[Stored records]

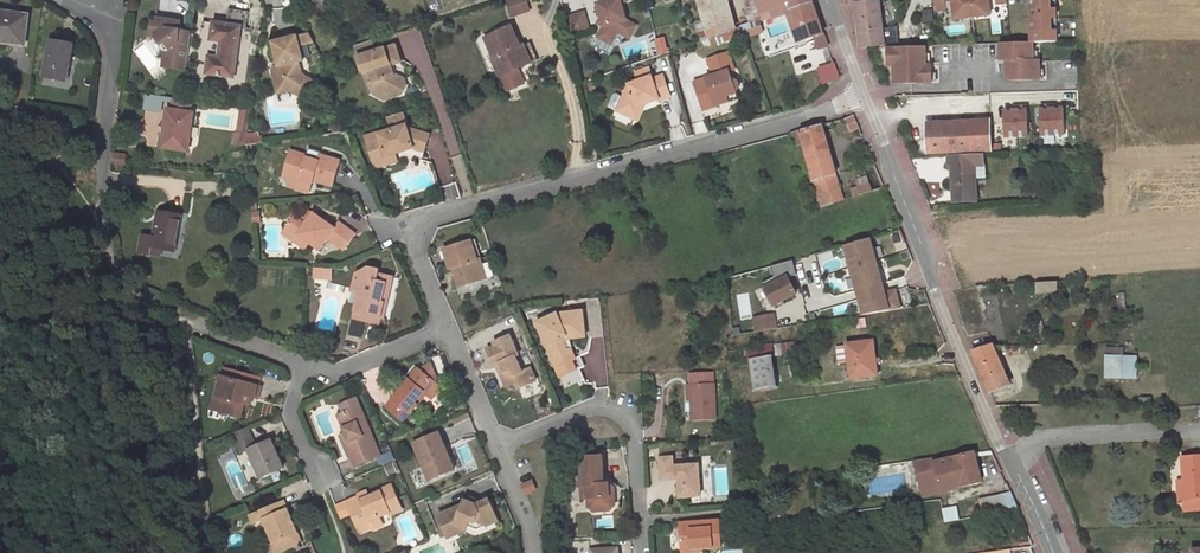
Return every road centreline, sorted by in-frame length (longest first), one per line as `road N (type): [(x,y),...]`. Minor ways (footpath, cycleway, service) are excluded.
road 1 (residential): [(865,99),(431,221),(416,242),(451,328)]
road 2 (unclassified): [(865,99),(994,438),(1053,552)]
road 3 (residential): [(323,491),(289,412),(305,365),(339,378),(451,328)]
road 4 (residential): [(500,448),(599,410),(625,421),(633,431),(642,552)]
road 5 (residential): [(117,28),(105,204)]
road 6 (residential): [(451,328),(500,448)]

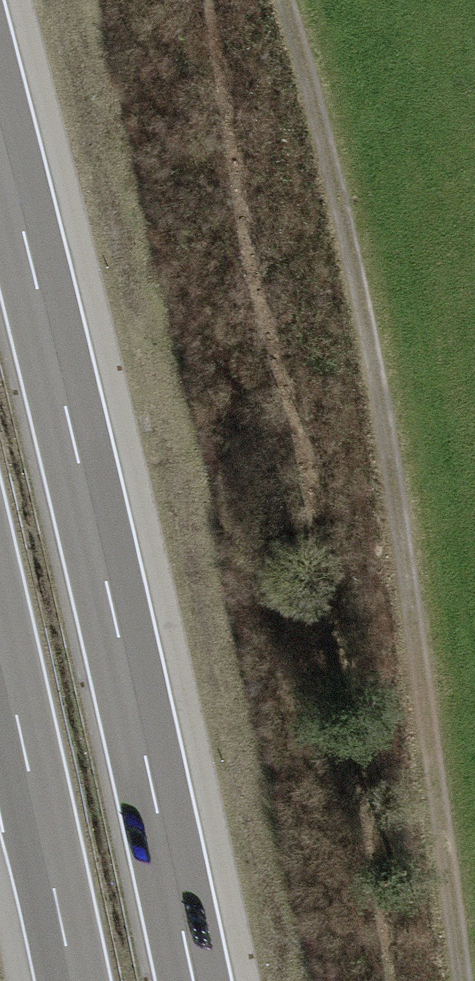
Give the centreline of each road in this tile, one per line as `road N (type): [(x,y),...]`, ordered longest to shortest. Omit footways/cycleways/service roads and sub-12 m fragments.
road 1 (track): [(459,980),(349,225),(282,0)]
road 2 (motorway): [(194,980),(0,130)]
road 3 (motorway): [(0,638),(74,980)]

**Exercise:**
The expected output is each entry given again word for word, with pictures dropped.

**Response area:**
Return every road centreline, sorted by in-frame length (longest first), one per line as `road N (type): [(x,y),...]`. Minor ways (footpath, cycleway, service) are excluded.
road 1 (residential): [(865,99),(431,221),(416,242),(451,328)]
road 2 (unclassified): [(865,99),(994,438),(1053,552)]
road 3 (residential): [(323,491),(289,412),(305,365),(339,378),(451,328)]
road 4 (residential): [(500,448),(599,410),(625,421),(633,431),(642,552)]
road 5 (residential): [(117,28),(105,204)]
road 6 (residential): [(451,328),(500,448)]

Give the centreline of each road in this tile, one per line as `road N (type): [(x,y),...]`, ordered longest to shortest. Omit footways/cycleways/service roads and sub-12 m fragments.
road 1 (track): [(459,980),(349,225),(282,0)]
road 2 (motorway): [(194,980),(0,130)]
road 3 (motorway): [(0,638),(74,980)]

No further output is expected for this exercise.